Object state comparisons
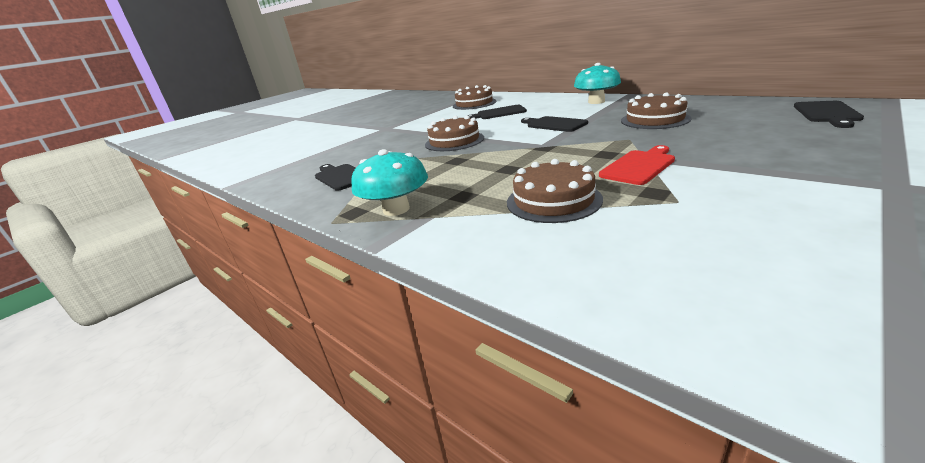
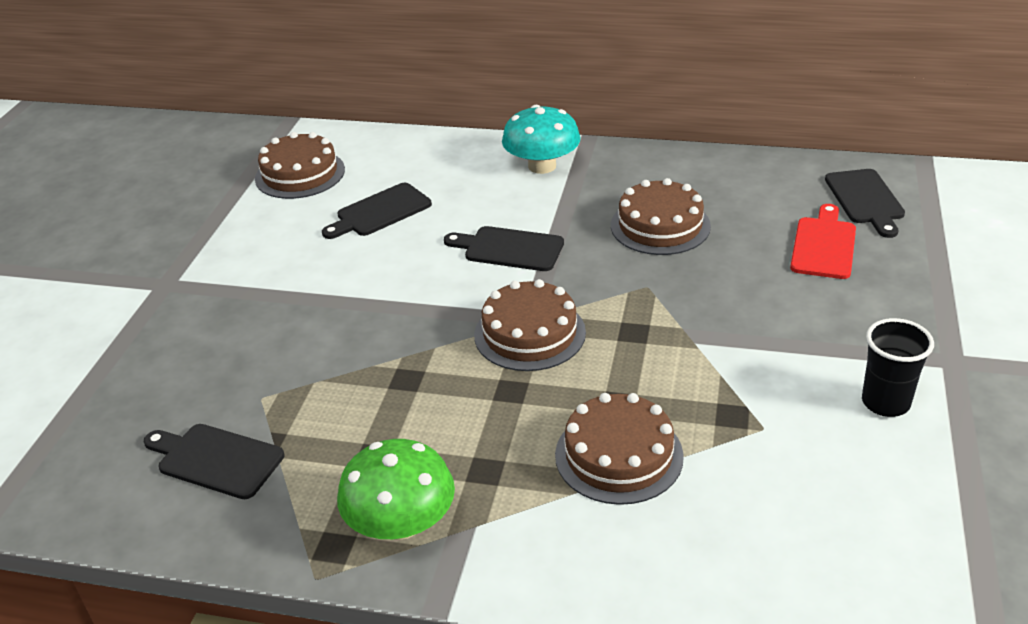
camera: 30 degrees left, 10 degrees up
(396, 209) = (401, 523): turquoise mushroom -> green mushroom
(454, 141) = (358, 319): brown cake -> brown cake (529, 333)
(639, 166) = (690, 358): red cutting board -> red cutting board (823, 245)
(808, 201) = (885, 402): none -> black cup

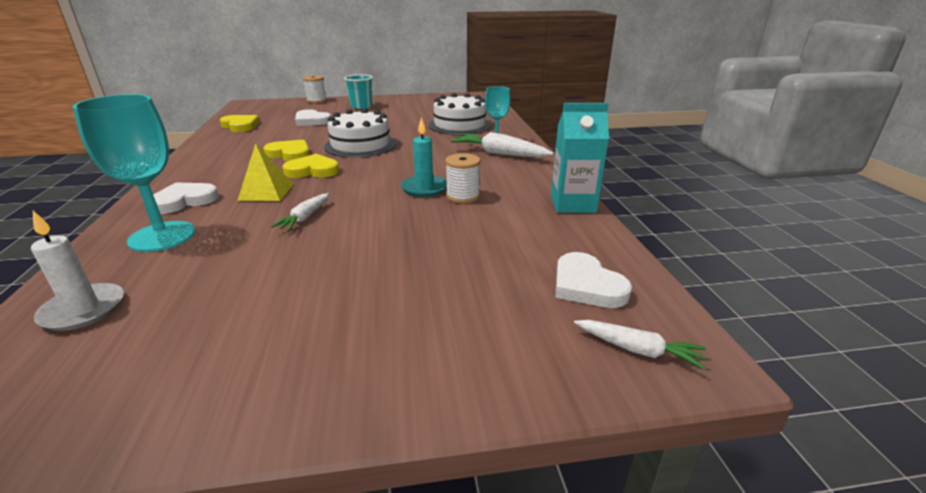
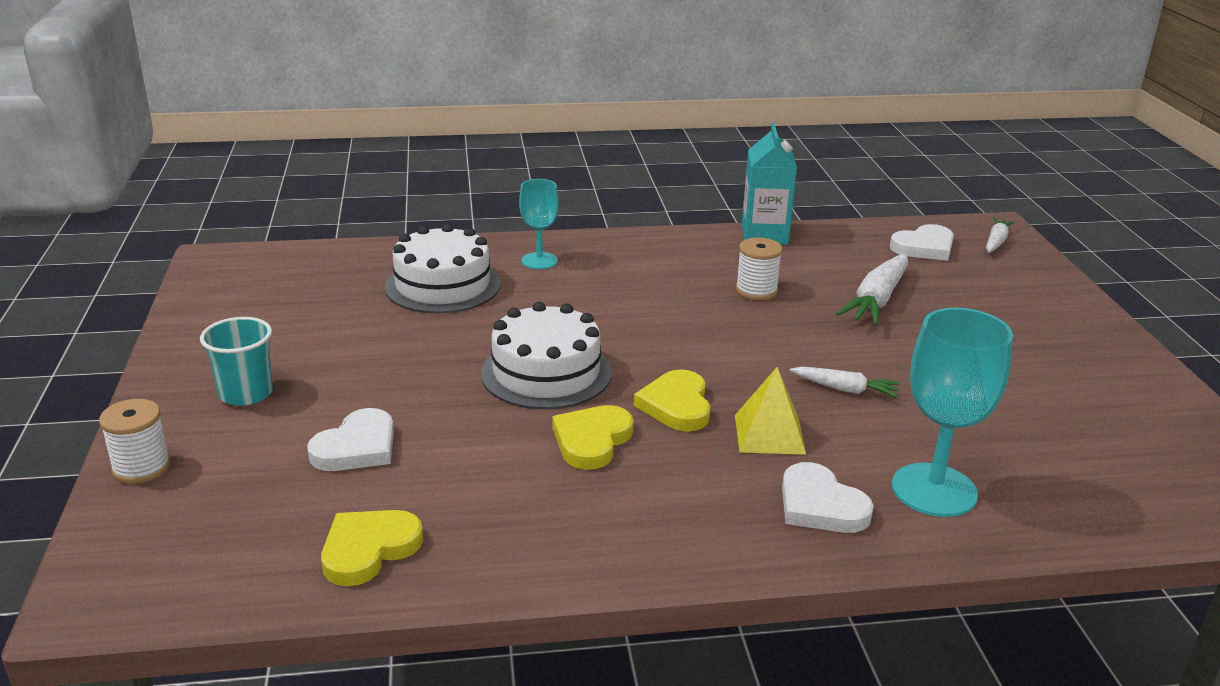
camera: 90 degrees left, 0 degrees up
(83, 310) = (1098, 492): white candle -> none
(424, 188) = (735, 314): turquoise candle -> none
(499, 154) = (599, 262): white carrot -> white carrot (876, 300)

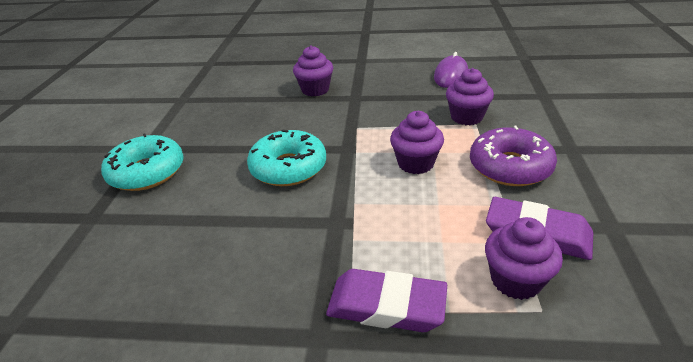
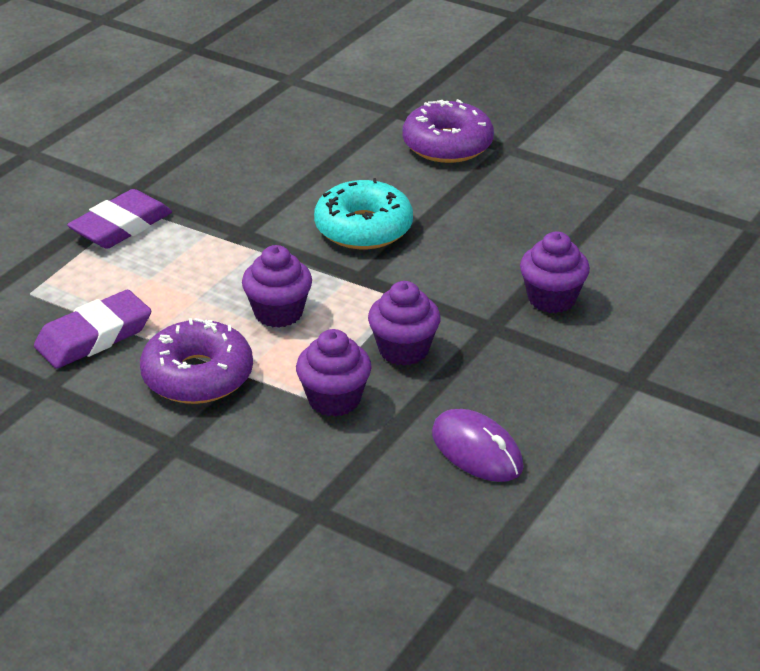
camera: 115 degrees right, 0 degrees up
(147, 172) = (447, 145): turquoise donut -> purple donut
(515, 280) = (67, 296): purple cupcake -> purple cupcake (403, 350)

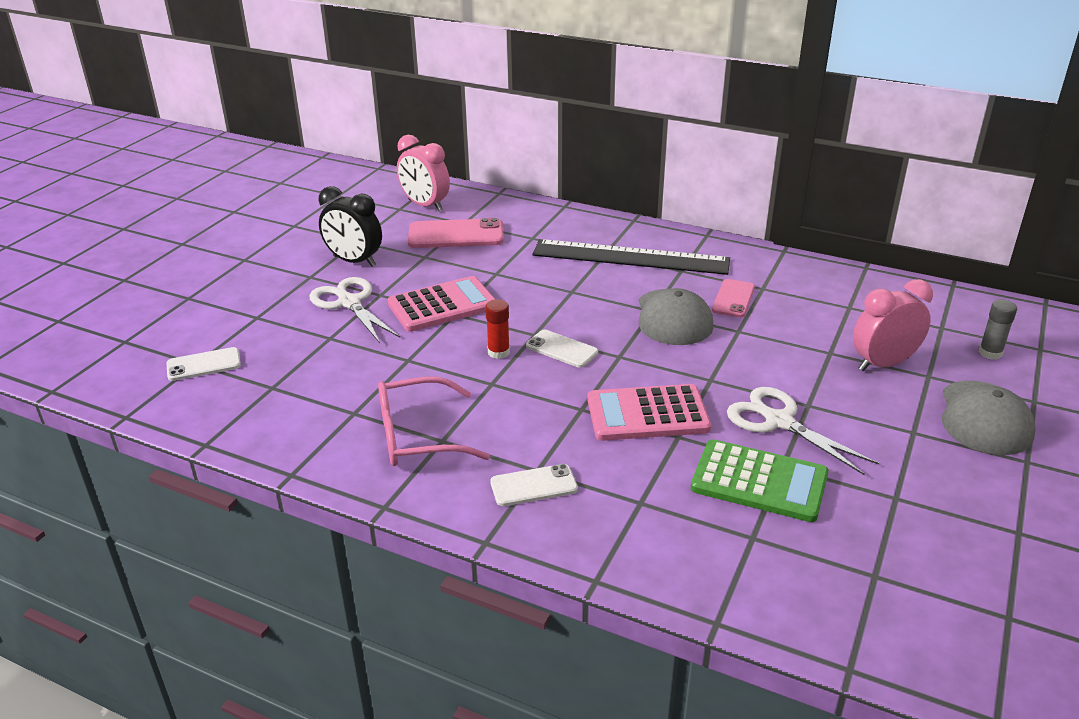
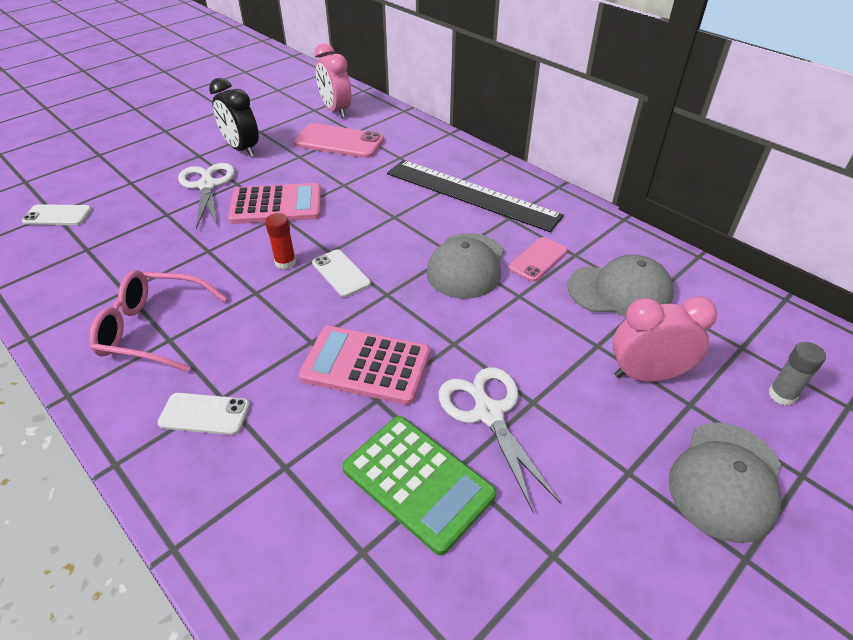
camera: 20 degrees right, 10 degrees up
(820, 308) = (620, 291): none -> grey cap

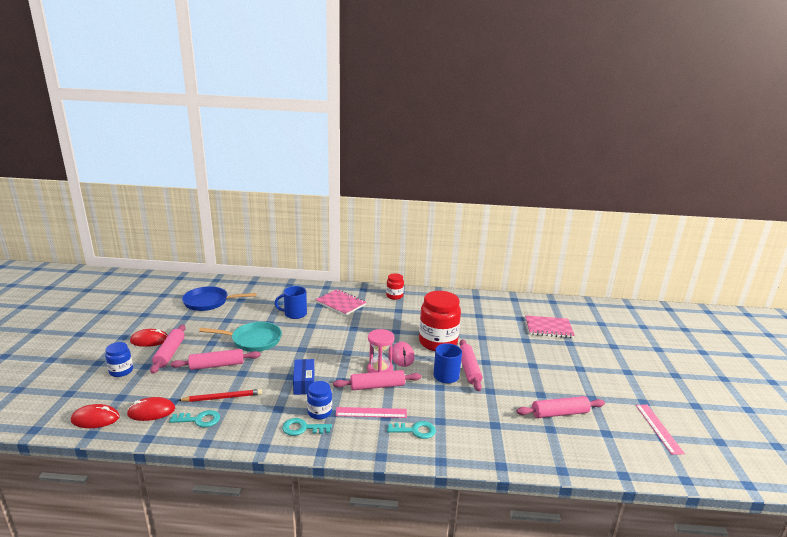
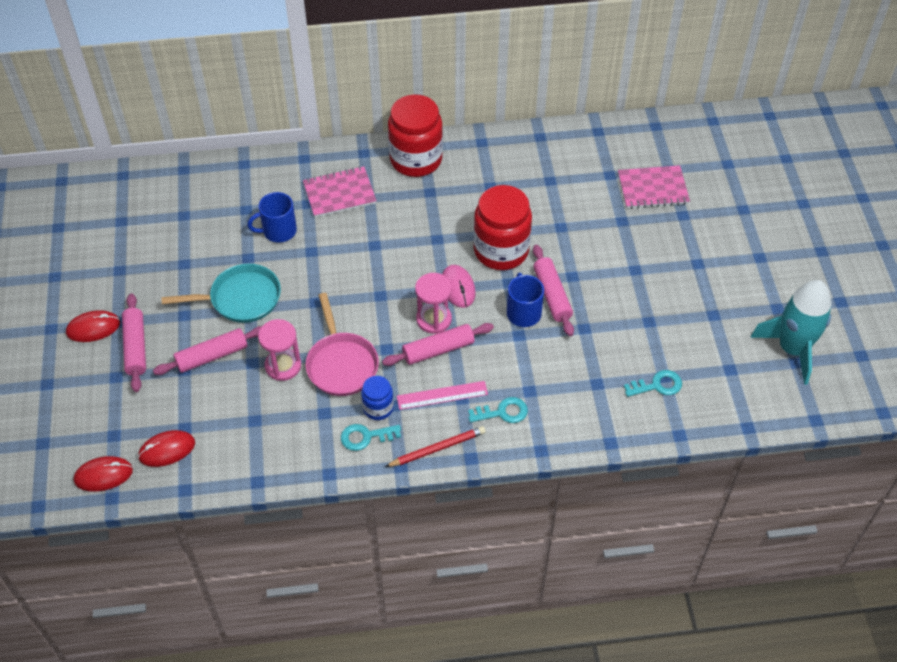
camera: 10 degrees left, 30 degrees up
(121, 371) = (88, 392): blue jar -> none
(199, 420) = (233, 450): turquoise key -> turquoise key (657, 385)
(209, 302) = (138, 230): blue pan -> none
(222, 398) = (246, 410): red pencil -> red pencil (437, 448)
(262, 378) = (283, 366): none -> pink hourglass
(304, 383) = (341, 364): blue box -> pink pan
(341, 303) = (339, 193): pink notebook -> pink notebook turned 45 degrees counterclockwise
(394, 296) = (416, 159): red jar -> red jar, size x1.97
(559, 413) = (674, 349): pink rolling pin -> none
(658, 428) = (792, 349): pink ruler -> turquoise rocket

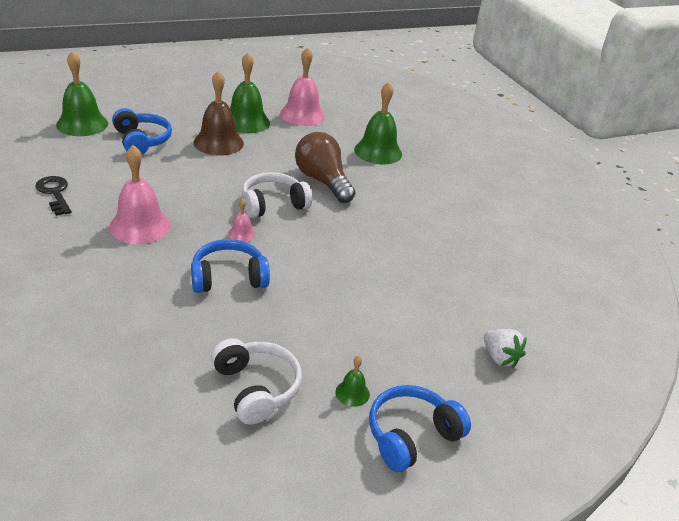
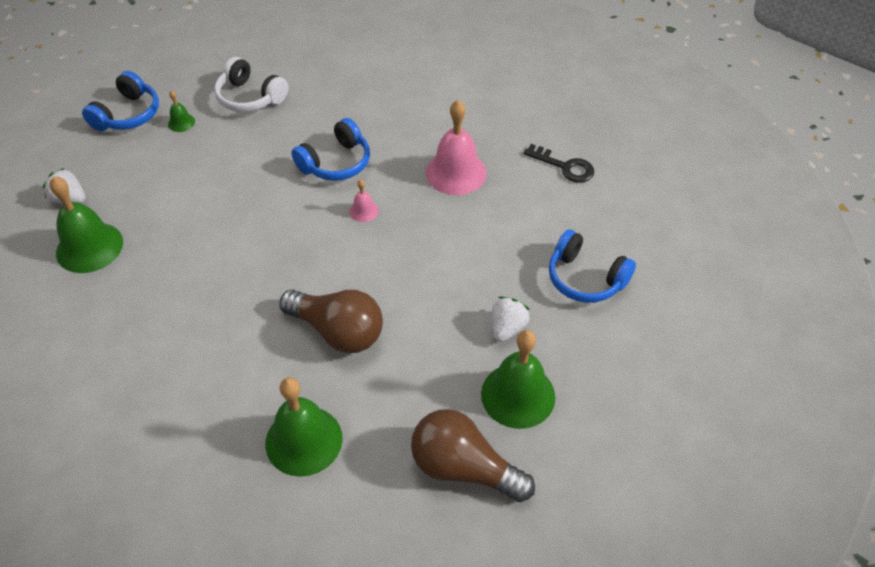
camera: 155 degrees right, 15 degrees up
(82, 124) = (674, 266): green bell -> green bell (89, 247)
(218, 142) = (507, 328): brown bell -> white strawberry
(273, 204) = (364, 263): white headphones -> none
(302, 115) = (463, 468): pink bell -> brown light bulb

Task directions:
Type out all of the records exactly, leaving out any picture.

Result of this exercise:
camera: 30 degrees left, 10 degrees up
(396, 209) = (401, 523): turquoise mushroom -> green mushroom
(454, 141) = (358, 319): brown cake -> brown cake (529, 333)
(639, 166) = (690, 358): red cutting board -> red cutting board (823, 245)
(808, 201) = (885, 402): none -> black cup

camera: 90 degrees left, 0 degrees up
(83, 310) = (1098, 492): white candle -> none
(424, 188) = (735, 314): turquoise candle -> none
(499, 154) = (599, 262): white carrot -> white carrot (876, 300)

camera: 115 degrees right, 0 degrees up
(147, 172) = (447, 145): turquoise donut -> purple donut
(515, 280) = (67, 296): purple cupcake -> purple cupcake (403, 350)

camera: 20 degrees right, 10 degrees up
(820, 308) = (620, 291): none -> grey cap

camera: 10 degrees left, 30 degrees up
(121, 371) = (88, 392): blue jar -> none
(199, 420) = (233, 450): turquoise key -> turquoise key (657, 385)
(209, 302) = (138, 230): blue pan -> none
(222, 398) = (246, 410): red pencil -> red pencil (437, 448)
(262, 378) = (283, 366): none -> pink hourglass
(304, 383) = (341, 364): blue box -> pink pan
(341, 303) = (339, 193): pink notebook -> pink notebook turned 45 degrees counterclockwise
(394, 296) = (416, 159): red jar -> red jar, size x1.97
(559, 413) = (674, 349): pink rolling pin -> none
(658, 428) = (792, 349): pink ruler -> turquoise rocket

camera: 155 degrees right, 15 degrees up
(82, 124) = (674, 266): green bell -> green bell (89, 247)
(218, 142) = (507, 328): brown bell -> white strawberry
(273, 204) = (364, 263): white headphones -> none
(302, 115) = (463, 468): pink bell -> brown light bulb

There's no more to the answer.